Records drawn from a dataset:
- - -

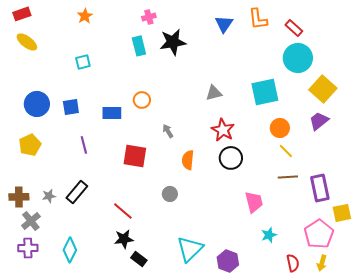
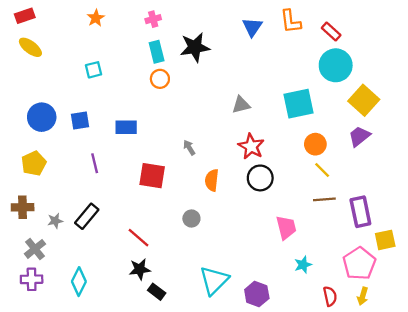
pink cross: (149, 17) -> (153, 19), moved
orange circle: (142, 100) -> (160, 79), moved
brown cross: (19, 197) -> (23, 207), moved

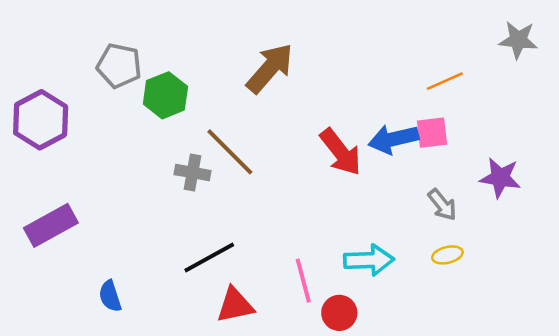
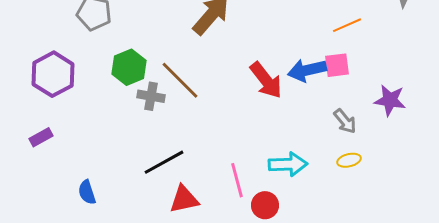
green hexagon: (165, 95) -> (129, 67), moved
purple hexagon: (41, 120) -> (53, 74), moved
purple rectangle: (51, 225) -> (41, 137), size x0.6

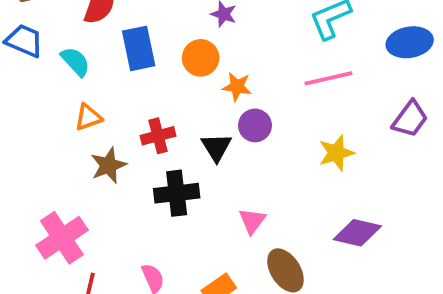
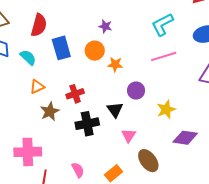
purple circle: (255, 125) -> (136, 91), moved
black triangle: (216, 147) -> (115, 110), moved
yellow star: (336, 153) -> (166, 110), moved
pink cross: (62, 238) -> (28, 152), turned 36

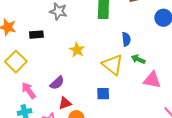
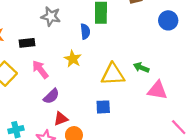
blue semicircle: (126, 39) -> (85, 31), moved
yellow triangle: (113, 65) -> (113, 74), turned -40
pink arrow: (29, 90) -> (40, 69), moved

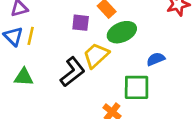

- - -

## WORK INSTRUCTIONS
Could you output every record above exactly as written, leaving out the pictures?

## EXERCISE RESULT
pink cross: (149, 17) -> (153, 19), moved
orange circle: (142, 100) -> (160, 79), moved
brown cross: (19, 197) -> (23, 207), moved

green hexagon: (165, 95) -> (129, 67), moved
purple hexagon: (41, 120) -> (53, 74), moved
purple rectangle: (51, 225) -> (41, 137), size x0.6

purple circle: (255, 125) -> (136, 91), moved
black triangle: (216, 147) -> (115, 110), moved
yellow star: (336, 153) -> (166, 110), moved
pink cross: (62, 238) -> (28, 152), turned 36

blue semicircle: (126, 39) -> (85, 31), moved
yellow triangle: (113, 65) -> (113, 74), turned -40
pink arrow: (29, 90) -> (40, 69), moved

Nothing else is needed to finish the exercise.